Entries provided Block Start

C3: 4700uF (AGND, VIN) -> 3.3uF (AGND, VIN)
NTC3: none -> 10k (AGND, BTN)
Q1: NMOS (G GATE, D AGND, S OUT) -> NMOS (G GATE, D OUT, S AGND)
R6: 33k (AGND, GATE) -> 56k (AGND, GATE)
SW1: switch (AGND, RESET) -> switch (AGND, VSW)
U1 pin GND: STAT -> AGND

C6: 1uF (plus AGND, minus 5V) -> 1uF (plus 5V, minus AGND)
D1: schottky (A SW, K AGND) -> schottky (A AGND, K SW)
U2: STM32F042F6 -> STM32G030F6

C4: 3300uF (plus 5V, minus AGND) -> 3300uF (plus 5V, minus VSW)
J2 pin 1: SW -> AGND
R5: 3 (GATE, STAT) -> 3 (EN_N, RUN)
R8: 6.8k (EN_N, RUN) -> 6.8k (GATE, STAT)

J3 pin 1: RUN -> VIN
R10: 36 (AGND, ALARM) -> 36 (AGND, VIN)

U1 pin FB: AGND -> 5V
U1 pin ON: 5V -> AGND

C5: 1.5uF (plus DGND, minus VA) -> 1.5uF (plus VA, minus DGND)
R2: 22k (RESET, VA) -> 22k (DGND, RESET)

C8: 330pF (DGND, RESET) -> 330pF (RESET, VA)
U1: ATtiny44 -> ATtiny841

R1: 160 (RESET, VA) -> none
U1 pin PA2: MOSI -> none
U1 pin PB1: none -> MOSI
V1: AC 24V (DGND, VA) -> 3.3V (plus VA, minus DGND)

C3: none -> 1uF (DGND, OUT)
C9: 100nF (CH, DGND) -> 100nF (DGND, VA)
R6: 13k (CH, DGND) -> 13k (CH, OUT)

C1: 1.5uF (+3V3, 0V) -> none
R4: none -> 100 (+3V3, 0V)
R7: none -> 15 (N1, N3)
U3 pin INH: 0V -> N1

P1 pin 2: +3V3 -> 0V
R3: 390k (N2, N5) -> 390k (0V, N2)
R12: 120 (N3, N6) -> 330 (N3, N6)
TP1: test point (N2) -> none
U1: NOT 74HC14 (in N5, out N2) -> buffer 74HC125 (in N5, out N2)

Entries provided Block End

→ What is needed
Write out the line containing "C5: 1.5uF (plus" and every line after it through the end of the entries. Keep each one exactly as it is, and add nothing.

→ Response to the exercise
C5: 1.5uF (plus DGND, minus VA) -> 1.5uF (plus VA, minus DGND)
R2: 22k (RESET, VA) -> 22k (DGND, RESET)

C8: 330pF (DGND, RESET) -> 330pF (RESET, VA)
U1: ATtiny44 -> ATtiny841

R1: 160 (RESET, VA) -> none
U1 pin PA2: MOSI -> none
U1 pin PB1: none -> MOSI
V1: AC 24V (DGND, VA) -> 3.3V (plus VA, minus DGND)

C3: none -> 1uF (DGND, OUT)
C9: 100nF (CH, DGND) -> 100nF (DGND, VA)
R6: 13k (CH, DGND) -> 13k (CH, OUT)

C1: 1.5uF (+3V3, 0V) -> none
R4: none -> 100 (+3V3, 0V)
R7: none -> 15 (N1, N3)
U3 pin INH: 0V -> N1

P1 pin 2: +3V3 -> 0V
R3: 390k (N2, N5) -> 390k (0V, N2)
R12: 120 (N3, N6) -> 330 (N3, N6)
TP1: test point (N2) -> none
U1: NOT 74HC14 (in N5, out N2) -> buffer 74HC125 (in N5, out N2)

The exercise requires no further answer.